Print every entry, word for word, and skip the images.

Data for this exercise —
====
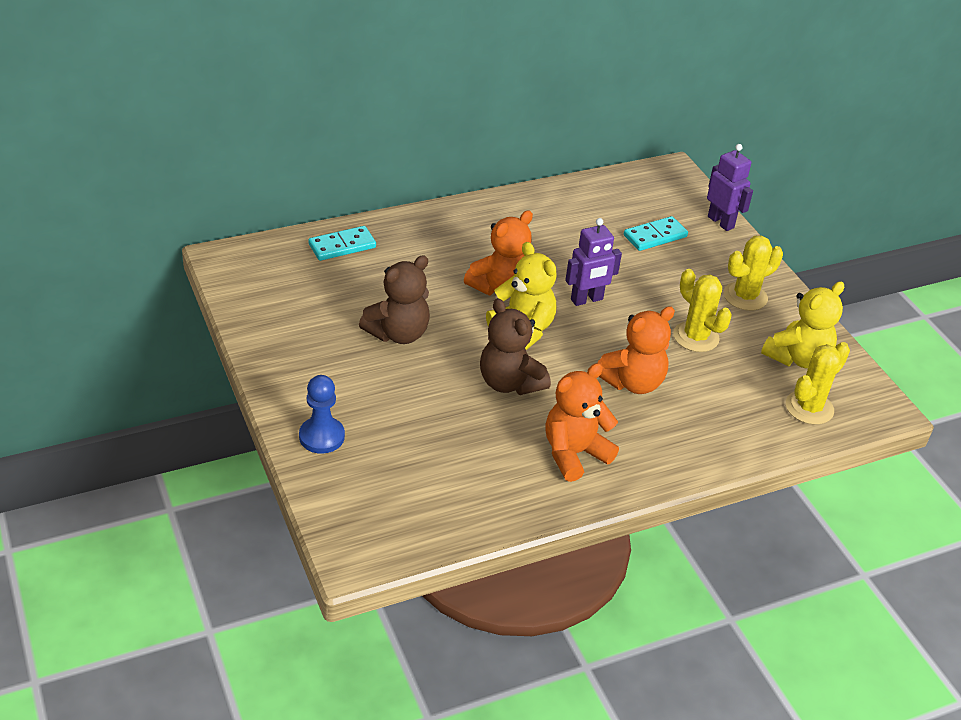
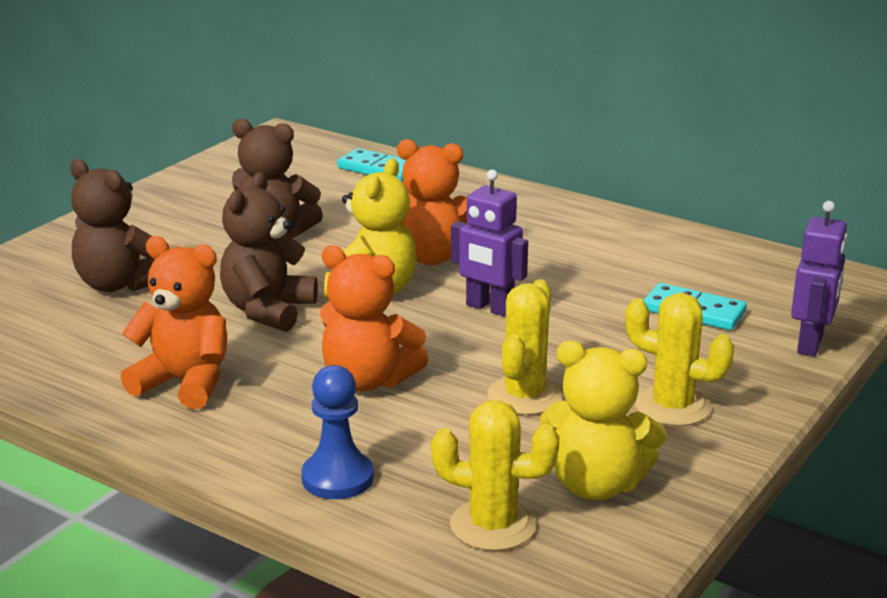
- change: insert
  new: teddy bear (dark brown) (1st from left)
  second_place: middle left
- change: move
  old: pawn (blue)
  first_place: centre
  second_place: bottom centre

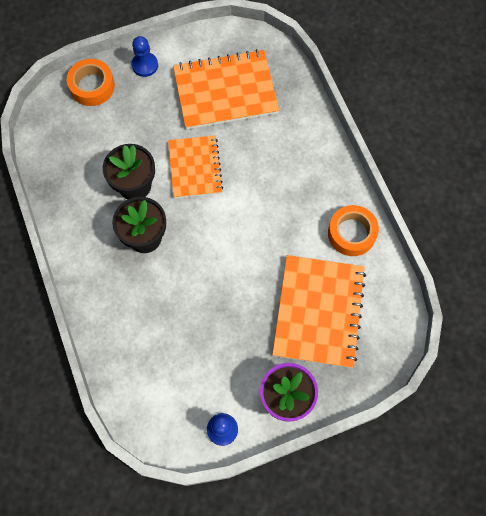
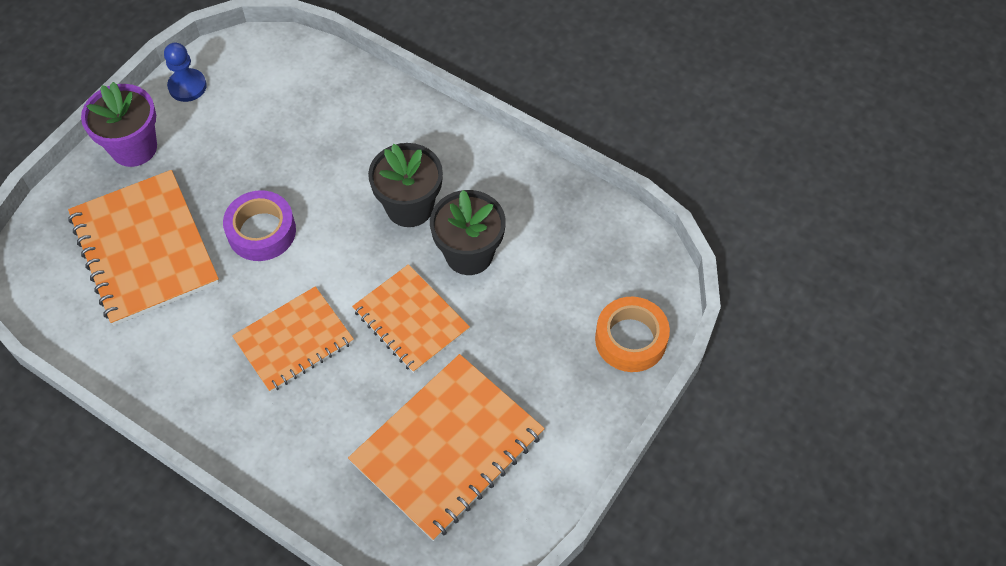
- change: insert
  new: sticky tape (royal purple)
  second_place: middle left
- change: insert
  new: exercise book (bright orange) (2nd from left)
  second_place: middle left
- change: delete
  old: pawn (blue) (1st from left)
  first_place: top left
- change: delete
  old: sticky tape (bright orange) (2nd from left)
  first_place: middle right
====
Result —
- change: insert
  new: teddy bear (dark brown) (1st from left)
  second_place: middle left
- change: move
  old: pawn (blue)
  first_place: centre
  second_place: bottom centre

- change: insert
  new: sticky tape (royal purple)
  second_place: middle left
- change: insert
  new: exercise book (bright orange) (2nd from left)
  second_place: middle left
- change: delete
  old: pawn (blue) (1st from left)
  first_place: top left
- change: delete
  old: sticky tape (bright orange) (2nd from left)
  first_place: middle right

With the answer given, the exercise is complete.